EXERCISE OBJECTIVE:
Look below for the line containing "purple brick B10 level 2 -> none". Output it and each remaining line of the entries exactly, and nothing else.

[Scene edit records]
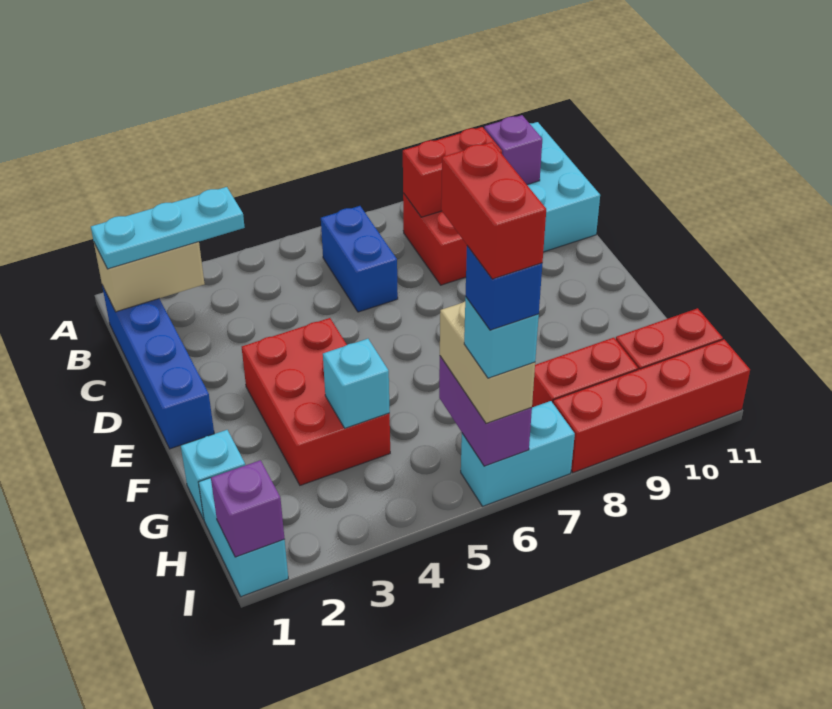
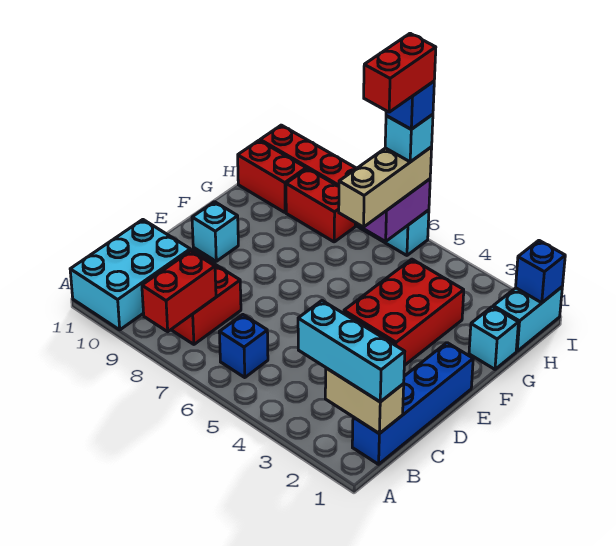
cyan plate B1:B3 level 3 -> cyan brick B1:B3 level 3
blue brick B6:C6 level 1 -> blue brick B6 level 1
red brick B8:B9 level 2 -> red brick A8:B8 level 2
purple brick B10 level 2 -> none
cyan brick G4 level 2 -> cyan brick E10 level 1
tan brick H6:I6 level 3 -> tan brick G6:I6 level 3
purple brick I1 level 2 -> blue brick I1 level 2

SOLUTION FOR THIS PROBLEM:
purple brick B10 level 2 -> none
cyan brick G4 level 2 -> cyan brick E10 level 1
tan brick H6:I6 level 3 -> tan brick G6:I6 level 3
purple brick I1 level 2 -> blue brick I1 level 2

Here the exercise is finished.